== Written problem ==
Count the lines below that contain the string "kern", with uppercase and lowercase treated as different. What number do you get? Reply with the number alone.

[Items stored from a collection]
┄┄┄┄┄┄
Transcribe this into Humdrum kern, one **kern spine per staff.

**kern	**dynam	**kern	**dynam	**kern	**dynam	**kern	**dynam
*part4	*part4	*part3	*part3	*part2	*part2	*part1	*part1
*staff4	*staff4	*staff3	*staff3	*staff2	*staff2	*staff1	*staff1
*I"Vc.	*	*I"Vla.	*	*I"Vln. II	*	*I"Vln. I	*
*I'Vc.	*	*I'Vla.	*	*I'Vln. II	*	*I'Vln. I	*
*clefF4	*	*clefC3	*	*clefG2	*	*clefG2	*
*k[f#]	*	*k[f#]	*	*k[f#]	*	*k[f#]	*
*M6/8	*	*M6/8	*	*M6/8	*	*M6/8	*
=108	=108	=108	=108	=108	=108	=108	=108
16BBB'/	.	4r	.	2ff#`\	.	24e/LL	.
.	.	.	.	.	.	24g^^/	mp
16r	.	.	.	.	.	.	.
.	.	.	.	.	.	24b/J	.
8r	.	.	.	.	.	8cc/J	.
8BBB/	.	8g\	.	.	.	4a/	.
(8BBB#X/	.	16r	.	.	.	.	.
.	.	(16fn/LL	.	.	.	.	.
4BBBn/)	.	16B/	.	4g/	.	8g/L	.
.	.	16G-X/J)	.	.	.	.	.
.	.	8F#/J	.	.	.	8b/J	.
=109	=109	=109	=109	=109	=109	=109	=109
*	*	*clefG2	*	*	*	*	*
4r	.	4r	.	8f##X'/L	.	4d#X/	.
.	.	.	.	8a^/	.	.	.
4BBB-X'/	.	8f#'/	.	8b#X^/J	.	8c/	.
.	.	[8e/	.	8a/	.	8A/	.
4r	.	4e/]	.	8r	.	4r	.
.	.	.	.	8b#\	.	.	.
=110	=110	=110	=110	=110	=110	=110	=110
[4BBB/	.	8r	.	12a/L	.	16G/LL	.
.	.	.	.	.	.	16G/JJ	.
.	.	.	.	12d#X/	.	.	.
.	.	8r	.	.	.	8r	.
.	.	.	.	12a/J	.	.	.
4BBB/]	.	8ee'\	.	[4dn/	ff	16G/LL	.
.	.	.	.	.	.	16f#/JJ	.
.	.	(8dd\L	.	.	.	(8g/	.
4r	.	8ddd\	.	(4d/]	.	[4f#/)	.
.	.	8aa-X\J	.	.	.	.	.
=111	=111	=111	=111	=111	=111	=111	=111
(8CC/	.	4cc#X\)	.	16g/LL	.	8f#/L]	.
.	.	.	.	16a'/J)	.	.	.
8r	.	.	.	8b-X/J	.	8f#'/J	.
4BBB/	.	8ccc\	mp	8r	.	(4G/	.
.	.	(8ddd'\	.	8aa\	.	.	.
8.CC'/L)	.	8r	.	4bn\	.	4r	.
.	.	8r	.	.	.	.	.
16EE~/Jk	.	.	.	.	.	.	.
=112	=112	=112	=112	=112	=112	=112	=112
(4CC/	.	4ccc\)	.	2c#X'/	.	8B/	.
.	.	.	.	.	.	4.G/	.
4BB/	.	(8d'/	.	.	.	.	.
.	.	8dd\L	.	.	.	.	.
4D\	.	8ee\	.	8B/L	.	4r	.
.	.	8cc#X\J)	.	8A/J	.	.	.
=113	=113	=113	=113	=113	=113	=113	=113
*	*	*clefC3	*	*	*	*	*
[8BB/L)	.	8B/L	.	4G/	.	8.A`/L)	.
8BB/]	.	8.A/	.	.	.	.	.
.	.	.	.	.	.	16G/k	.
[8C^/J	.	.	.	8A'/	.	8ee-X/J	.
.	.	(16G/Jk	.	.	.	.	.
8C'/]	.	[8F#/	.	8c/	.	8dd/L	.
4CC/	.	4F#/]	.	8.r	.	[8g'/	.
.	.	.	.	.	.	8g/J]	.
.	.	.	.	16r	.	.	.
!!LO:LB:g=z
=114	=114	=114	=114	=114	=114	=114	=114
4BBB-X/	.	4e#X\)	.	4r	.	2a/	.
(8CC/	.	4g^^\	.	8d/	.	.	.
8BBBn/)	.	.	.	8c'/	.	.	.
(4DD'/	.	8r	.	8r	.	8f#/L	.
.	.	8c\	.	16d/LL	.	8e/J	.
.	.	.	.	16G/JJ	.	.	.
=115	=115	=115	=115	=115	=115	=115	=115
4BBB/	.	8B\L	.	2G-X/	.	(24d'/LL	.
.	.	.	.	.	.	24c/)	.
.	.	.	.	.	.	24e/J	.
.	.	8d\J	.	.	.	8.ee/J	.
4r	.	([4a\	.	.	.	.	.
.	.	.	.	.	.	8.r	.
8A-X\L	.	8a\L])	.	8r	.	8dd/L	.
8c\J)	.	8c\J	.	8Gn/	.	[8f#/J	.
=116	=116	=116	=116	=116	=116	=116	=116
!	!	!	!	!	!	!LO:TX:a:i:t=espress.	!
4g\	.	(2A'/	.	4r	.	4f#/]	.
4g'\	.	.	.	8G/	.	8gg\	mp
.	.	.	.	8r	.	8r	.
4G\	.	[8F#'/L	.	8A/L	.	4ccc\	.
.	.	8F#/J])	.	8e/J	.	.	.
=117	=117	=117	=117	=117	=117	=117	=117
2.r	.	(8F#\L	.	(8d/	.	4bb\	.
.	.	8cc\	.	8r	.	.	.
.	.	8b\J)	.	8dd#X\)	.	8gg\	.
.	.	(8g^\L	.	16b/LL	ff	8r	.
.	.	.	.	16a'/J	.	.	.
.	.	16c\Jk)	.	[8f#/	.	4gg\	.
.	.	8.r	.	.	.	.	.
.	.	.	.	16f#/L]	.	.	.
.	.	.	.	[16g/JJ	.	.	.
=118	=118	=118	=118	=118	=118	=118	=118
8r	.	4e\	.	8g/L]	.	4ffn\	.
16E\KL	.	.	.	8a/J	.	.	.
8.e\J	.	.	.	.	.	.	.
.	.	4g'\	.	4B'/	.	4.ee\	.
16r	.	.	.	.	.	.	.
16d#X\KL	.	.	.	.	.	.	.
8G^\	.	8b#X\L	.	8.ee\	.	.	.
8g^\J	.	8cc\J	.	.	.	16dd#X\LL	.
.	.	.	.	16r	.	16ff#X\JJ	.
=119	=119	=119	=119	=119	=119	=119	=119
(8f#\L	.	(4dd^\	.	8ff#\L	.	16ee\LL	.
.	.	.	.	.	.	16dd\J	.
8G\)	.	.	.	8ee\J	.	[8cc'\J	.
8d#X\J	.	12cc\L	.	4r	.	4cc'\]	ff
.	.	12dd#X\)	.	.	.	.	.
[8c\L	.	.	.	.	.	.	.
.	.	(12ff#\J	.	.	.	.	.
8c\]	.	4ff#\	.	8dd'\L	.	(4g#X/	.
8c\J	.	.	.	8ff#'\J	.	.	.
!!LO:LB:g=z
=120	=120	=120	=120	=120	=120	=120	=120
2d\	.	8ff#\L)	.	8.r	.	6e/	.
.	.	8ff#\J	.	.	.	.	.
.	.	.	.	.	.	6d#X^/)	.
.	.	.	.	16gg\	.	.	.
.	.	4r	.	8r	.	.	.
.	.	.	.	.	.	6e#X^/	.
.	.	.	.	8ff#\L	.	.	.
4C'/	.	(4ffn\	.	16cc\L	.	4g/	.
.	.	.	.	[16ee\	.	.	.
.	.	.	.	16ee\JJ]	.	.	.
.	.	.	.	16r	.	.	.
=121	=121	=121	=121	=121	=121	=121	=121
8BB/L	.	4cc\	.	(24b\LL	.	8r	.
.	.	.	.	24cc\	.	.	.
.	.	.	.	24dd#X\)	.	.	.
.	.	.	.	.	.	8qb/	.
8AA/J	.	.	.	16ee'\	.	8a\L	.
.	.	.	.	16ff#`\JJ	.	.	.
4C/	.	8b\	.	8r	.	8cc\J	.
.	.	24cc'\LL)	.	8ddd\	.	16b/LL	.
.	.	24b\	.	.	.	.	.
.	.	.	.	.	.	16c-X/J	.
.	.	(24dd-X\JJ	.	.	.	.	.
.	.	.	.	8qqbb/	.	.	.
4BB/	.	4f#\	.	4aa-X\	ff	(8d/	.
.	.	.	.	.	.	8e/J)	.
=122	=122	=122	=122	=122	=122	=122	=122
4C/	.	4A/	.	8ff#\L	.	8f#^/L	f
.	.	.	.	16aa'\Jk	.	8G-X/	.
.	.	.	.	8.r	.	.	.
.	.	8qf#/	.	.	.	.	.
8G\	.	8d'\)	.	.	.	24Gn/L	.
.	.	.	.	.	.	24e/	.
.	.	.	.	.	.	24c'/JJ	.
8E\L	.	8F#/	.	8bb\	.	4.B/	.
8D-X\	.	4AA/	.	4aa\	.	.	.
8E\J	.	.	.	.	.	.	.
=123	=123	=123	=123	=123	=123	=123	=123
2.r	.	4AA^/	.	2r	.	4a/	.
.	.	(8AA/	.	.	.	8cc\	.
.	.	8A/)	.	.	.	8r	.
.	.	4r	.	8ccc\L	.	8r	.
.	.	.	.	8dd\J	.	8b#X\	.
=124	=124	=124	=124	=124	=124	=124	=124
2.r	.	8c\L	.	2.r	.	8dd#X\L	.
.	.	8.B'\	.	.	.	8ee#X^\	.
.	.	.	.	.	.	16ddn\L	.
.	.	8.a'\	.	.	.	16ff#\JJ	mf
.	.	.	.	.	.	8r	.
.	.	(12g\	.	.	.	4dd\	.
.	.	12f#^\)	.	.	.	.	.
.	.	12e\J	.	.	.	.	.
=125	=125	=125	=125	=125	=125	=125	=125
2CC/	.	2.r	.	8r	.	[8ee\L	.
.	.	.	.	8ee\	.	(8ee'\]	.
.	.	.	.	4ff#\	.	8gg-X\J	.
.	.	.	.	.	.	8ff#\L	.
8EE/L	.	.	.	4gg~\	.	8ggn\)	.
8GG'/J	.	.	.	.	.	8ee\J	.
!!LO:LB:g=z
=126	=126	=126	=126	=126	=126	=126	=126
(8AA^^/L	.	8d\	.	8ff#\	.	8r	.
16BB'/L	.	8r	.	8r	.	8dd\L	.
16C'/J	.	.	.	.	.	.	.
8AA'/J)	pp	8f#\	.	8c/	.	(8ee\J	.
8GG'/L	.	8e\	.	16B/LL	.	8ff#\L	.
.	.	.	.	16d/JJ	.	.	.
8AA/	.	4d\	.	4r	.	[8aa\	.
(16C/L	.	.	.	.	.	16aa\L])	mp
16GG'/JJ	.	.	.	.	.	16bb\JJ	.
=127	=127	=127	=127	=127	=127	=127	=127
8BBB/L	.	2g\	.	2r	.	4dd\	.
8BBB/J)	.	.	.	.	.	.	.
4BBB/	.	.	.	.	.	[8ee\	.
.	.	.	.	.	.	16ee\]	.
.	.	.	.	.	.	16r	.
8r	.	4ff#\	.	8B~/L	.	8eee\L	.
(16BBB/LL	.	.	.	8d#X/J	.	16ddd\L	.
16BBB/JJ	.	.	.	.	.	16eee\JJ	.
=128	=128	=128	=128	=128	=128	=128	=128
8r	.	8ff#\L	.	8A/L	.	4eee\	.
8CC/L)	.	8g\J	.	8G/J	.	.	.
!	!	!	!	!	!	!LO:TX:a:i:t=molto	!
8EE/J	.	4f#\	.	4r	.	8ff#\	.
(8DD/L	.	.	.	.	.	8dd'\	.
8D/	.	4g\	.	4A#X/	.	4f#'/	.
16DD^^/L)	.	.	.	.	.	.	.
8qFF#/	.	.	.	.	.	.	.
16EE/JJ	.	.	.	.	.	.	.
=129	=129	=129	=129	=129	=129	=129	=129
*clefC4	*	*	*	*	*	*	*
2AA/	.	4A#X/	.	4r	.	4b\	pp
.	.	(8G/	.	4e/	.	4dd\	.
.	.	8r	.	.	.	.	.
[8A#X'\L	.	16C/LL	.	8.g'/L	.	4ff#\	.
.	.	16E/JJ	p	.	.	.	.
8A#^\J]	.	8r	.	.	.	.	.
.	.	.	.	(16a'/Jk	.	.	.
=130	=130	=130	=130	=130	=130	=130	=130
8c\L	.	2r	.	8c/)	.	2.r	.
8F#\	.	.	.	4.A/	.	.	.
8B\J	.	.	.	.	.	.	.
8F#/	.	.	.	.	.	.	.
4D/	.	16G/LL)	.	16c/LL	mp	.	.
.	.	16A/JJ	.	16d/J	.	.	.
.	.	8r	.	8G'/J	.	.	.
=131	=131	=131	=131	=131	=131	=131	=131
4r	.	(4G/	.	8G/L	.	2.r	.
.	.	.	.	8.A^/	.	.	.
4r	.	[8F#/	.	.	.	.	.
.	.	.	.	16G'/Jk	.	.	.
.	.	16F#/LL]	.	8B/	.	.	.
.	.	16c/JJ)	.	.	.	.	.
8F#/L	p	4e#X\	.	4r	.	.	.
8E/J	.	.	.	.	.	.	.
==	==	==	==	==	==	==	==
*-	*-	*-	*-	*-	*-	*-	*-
┄┄┄┄┄┄
== Solution for this task ==
2